__TASK STATEMENT__
What are the lines of the listing below, word for word, from the first down to the one that contains "door: (434, 453) -> (582, 730), swing flipped"?

__DATASET__
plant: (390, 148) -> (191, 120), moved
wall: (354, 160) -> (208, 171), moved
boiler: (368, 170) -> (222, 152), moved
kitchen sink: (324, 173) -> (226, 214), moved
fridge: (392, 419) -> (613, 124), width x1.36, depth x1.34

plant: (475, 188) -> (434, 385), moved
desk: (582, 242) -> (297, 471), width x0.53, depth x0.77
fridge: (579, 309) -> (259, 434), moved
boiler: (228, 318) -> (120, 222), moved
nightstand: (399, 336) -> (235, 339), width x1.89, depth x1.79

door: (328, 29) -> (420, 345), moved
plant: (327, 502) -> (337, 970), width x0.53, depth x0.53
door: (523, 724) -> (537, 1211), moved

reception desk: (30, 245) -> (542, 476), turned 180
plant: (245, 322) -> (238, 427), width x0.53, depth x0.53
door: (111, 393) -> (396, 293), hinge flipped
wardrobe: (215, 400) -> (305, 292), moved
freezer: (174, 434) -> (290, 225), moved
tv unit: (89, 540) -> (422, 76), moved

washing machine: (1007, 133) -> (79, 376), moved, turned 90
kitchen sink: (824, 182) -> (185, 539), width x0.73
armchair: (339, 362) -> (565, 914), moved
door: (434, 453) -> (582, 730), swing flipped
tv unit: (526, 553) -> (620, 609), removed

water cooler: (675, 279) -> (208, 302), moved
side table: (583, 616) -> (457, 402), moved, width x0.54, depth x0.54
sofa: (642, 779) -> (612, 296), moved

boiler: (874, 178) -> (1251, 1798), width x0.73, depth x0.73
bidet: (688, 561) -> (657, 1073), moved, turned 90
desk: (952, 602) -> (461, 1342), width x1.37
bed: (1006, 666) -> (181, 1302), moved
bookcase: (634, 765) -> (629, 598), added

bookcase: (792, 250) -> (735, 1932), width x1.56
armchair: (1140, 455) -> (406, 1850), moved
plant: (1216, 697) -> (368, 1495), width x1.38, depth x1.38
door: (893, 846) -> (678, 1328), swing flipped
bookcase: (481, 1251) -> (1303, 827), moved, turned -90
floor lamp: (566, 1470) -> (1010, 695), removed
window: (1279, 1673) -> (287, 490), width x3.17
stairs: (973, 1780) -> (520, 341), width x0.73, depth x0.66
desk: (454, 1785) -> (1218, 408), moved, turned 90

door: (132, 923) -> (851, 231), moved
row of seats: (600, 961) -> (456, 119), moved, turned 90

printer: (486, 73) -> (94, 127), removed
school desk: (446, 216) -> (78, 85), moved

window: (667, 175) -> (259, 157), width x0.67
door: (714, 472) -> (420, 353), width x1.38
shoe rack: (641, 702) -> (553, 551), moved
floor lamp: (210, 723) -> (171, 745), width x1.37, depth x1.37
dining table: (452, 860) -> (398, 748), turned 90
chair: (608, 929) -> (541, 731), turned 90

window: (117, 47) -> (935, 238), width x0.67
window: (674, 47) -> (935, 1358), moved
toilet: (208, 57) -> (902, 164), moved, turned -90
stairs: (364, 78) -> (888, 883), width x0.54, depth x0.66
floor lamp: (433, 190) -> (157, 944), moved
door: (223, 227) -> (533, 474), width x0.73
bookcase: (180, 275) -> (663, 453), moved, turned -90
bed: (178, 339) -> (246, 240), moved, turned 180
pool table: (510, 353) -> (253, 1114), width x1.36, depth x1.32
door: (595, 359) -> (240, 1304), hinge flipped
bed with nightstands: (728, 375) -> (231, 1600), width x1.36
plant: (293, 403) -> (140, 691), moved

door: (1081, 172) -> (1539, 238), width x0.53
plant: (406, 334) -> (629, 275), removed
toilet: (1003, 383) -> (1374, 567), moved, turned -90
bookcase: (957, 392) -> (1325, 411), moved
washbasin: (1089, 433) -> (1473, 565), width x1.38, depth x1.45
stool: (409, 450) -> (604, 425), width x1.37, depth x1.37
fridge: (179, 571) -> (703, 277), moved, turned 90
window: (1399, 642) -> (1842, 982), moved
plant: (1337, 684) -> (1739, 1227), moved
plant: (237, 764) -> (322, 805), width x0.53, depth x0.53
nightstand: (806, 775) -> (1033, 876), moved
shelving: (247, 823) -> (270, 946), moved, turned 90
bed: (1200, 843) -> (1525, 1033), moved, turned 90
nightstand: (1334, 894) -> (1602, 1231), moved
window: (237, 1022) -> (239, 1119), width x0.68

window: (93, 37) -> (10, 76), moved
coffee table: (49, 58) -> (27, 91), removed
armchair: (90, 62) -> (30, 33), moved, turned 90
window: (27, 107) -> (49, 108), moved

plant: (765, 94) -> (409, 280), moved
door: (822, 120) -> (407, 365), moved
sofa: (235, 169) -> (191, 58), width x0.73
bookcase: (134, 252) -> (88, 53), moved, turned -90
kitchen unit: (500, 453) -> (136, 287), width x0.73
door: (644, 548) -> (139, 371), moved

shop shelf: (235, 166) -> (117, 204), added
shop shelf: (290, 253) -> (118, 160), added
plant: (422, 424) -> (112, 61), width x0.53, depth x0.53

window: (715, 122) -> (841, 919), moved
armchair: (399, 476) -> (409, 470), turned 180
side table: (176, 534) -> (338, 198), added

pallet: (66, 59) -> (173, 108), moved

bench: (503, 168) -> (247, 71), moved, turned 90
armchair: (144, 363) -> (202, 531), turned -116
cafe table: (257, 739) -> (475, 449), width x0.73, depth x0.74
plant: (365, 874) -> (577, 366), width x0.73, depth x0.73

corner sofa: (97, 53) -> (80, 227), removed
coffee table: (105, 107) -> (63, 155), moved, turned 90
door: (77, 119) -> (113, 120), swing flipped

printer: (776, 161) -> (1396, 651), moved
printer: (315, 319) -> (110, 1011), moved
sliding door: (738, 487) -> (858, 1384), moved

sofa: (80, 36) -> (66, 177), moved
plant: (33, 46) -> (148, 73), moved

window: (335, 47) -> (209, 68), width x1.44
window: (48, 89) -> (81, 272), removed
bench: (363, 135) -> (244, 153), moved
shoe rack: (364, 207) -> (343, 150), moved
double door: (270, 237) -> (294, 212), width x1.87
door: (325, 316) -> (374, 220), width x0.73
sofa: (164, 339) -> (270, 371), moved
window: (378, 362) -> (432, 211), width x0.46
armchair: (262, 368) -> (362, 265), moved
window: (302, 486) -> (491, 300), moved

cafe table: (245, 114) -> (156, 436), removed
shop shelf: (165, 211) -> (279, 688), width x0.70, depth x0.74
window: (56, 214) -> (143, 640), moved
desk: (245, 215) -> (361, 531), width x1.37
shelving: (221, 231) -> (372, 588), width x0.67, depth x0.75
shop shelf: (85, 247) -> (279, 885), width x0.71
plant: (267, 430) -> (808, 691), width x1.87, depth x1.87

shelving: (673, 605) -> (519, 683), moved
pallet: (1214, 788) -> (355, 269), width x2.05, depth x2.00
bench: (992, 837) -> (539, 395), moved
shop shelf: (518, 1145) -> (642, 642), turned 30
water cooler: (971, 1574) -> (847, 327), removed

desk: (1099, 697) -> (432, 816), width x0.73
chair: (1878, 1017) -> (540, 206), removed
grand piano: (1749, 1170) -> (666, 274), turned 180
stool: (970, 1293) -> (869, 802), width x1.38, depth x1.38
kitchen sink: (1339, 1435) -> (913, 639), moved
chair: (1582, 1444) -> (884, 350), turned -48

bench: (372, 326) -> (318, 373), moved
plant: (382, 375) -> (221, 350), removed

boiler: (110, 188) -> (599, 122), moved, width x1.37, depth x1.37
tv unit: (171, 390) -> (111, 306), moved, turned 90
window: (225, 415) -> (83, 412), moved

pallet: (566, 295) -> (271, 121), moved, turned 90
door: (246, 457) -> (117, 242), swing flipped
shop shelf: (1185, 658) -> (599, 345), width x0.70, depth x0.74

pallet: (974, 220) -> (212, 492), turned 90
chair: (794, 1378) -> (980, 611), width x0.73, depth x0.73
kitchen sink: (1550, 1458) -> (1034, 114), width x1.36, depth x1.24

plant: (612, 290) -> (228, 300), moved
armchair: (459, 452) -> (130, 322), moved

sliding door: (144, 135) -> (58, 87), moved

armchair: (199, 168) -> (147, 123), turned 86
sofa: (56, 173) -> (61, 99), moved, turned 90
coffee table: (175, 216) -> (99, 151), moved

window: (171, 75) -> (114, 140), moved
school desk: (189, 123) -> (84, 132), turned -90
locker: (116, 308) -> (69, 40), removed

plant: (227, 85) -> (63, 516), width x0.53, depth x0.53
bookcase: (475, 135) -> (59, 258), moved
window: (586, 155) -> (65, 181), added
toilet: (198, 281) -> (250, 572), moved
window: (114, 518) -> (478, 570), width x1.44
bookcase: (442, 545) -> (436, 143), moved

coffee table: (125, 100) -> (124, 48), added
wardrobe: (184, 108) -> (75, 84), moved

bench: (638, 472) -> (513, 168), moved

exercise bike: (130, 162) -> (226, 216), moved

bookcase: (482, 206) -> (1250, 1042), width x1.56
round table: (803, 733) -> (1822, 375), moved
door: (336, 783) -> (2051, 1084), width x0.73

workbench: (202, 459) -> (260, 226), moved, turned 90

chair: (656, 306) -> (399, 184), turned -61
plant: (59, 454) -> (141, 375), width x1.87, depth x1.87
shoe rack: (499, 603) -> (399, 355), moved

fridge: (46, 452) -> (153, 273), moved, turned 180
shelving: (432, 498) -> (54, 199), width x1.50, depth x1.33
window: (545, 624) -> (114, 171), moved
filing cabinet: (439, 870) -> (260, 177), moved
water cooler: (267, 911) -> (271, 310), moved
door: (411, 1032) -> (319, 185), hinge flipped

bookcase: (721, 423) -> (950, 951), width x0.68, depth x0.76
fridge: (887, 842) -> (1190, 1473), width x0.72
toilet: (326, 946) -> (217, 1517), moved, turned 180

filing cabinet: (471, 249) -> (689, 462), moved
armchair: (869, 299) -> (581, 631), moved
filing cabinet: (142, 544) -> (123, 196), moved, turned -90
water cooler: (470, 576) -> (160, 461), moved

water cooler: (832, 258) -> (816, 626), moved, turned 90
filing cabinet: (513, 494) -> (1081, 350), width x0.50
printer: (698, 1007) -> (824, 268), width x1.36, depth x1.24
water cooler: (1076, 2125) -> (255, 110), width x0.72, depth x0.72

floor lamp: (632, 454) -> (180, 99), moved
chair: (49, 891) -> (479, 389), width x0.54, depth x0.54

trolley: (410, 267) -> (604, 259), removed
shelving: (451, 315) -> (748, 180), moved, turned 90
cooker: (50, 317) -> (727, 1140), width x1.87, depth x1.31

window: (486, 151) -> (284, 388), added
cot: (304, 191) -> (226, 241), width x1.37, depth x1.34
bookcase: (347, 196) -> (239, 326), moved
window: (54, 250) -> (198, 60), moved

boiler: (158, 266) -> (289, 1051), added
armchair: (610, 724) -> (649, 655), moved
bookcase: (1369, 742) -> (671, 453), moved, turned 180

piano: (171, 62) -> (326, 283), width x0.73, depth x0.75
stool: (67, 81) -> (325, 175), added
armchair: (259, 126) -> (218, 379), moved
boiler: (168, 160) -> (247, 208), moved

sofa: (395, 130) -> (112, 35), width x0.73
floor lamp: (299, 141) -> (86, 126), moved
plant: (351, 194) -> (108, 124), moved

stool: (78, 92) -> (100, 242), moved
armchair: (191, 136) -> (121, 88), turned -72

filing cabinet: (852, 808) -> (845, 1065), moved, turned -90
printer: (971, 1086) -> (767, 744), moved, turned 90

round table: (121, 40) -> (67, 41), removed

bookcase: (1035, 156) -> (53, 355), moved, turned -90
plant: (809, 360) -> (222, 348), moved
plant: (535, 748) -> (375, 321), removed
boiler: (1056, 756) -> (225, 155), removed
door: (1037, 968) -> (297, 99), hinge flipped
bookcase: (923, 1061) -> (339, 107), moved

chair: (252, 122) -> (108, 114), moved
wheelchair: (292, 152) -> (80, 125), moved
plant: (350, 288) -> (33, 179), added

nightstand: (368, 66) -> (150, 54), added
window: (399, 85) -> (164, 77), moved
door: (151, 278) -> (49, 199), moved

__ANSWER TO THIS PROBLEM__
plant: (390, 148) -> (191, 120), moved
wall: (354, 160) -> (208, 171), moved
boiler: (368, 170) -> (222, 152), moved
kitchen sink: (324, 173) -> (226, 214), moved
fridge: (392, 419) -> (613, 124), width x1.36, depth x1.34

plant: (475, 188) -> (434, 385), moved
desk: (582, 242) -> (297, 471), width x0.53, depth x0.77
fridge: (579, 309) -> (259, 434), moved
boiler: (228, 318) -> (120, 222), moved
nightstand: (399, 336) -> (235, 339), width x1.89, depth x1.79

door: (328, 29) -> (420, 345), moved
plant: (327, 502) -> (337, 970), width x0.53, depth x0.53
door: (523, 724) -> (537, 1211), moved

reception desk: (30, 245) -> (542, 476), turned 180
plant: (245, 322) -> (238, 427), width x0.53, depth x0.53
door: (111, 393) -> (396, 293), hinge flipped
wardrobe: (215, 400) -> (305, 292), moved
freezer: (174, 434) -> (290, 225), moved
tv unit: (89, 540) -> (422, 76), moved

washing machine: (1007, 133) -> (79, 376), moved, turned 90
kitchen sink: (824, 182) -> (185, 539), width x0.73
armchair: (339, 362) -> (565, 914), moved
door: (434, 453) -> (582, 730), swing flipped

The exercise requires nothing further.